Entries taken from a collection:
-- Opening Marker --
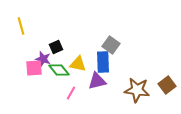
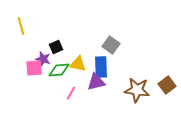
blue rectangle: moved 2 px left, 5 px down
green diamond: rotated 55 degrees counterclockwise
purple triangle: moved 1 px left, 1 px down
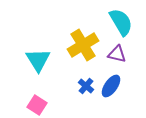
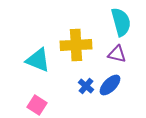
cyan semicircle: rotated 16 degrees clockwise
yellow cross: moved 7 px left; rotated 28 degrees clockwise
cyan triangle: rotated 36 degrees counterclockwise
blue ellipse: moved 1 px left, 1 px up; rotated 10 degrees clockwise
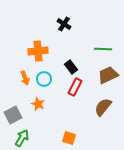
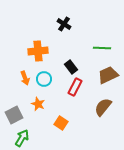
green line: moved 1 px left, 1 px up
gray square: moved 1 px right
orange square: moved 8 px left, 15 px up; rotated 16 degrees clockwise
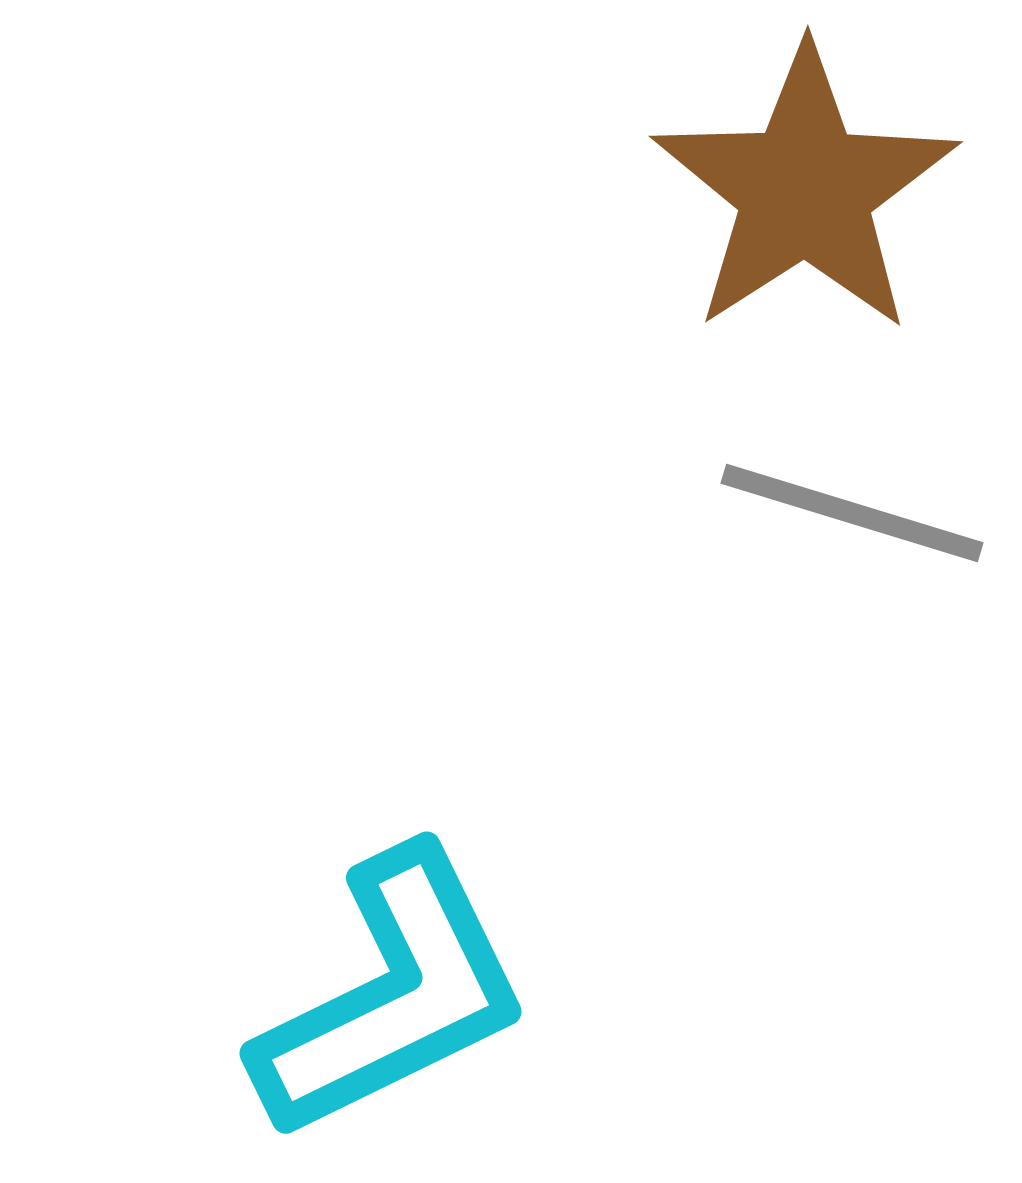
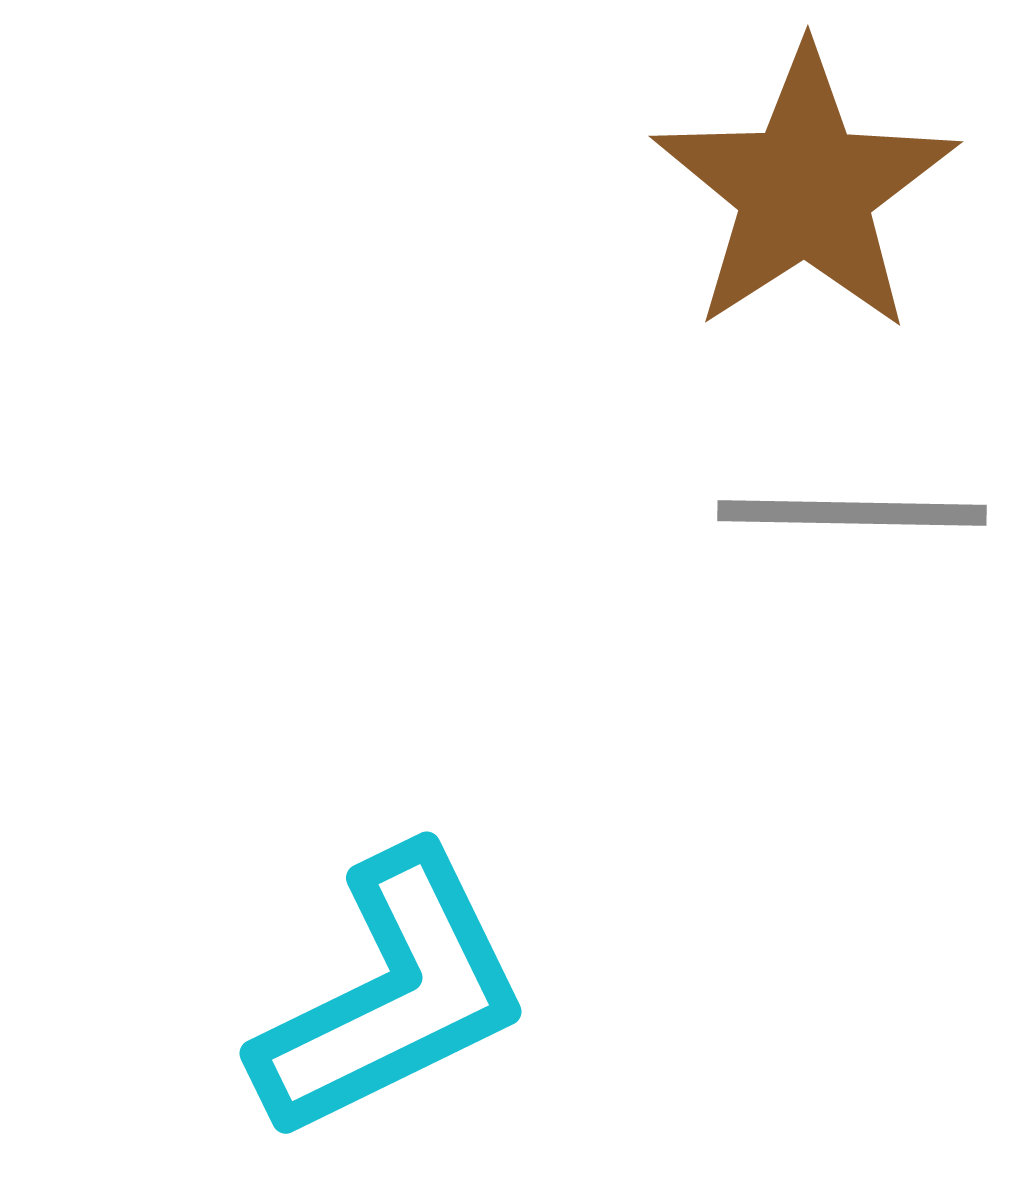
gray line: rotated 16 degrees counterclockwise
-- Closing Marker --
| ABOUT THIS EXERCISE |
The records above are to be set down exactly as written, with no images.

| EXERCISE RESPONSE |
blue rectangle: moved 2 px left, 5 px down
green diamond: rotated 55 degrees counterclockwise
purple triangle: moved 1 px left, 1 px down
cyan semicircle: rotated 16 degrees clockwise
yellow cross: moved 7 px left; rotated 28 degrees clockwise
cyan triangle: rotated 36 degrees counterclockwise
blue ellipse: moved 1 px left, 1 px up; rotated 10 degrees clockwise
green line: moved 1 px left, 1 px up
gray square: moved 1 px right
orange square: moved 8 px left, 15 px up; rotated 16 degrees clockwise
gray line: rotated 16 degrees counterclockwise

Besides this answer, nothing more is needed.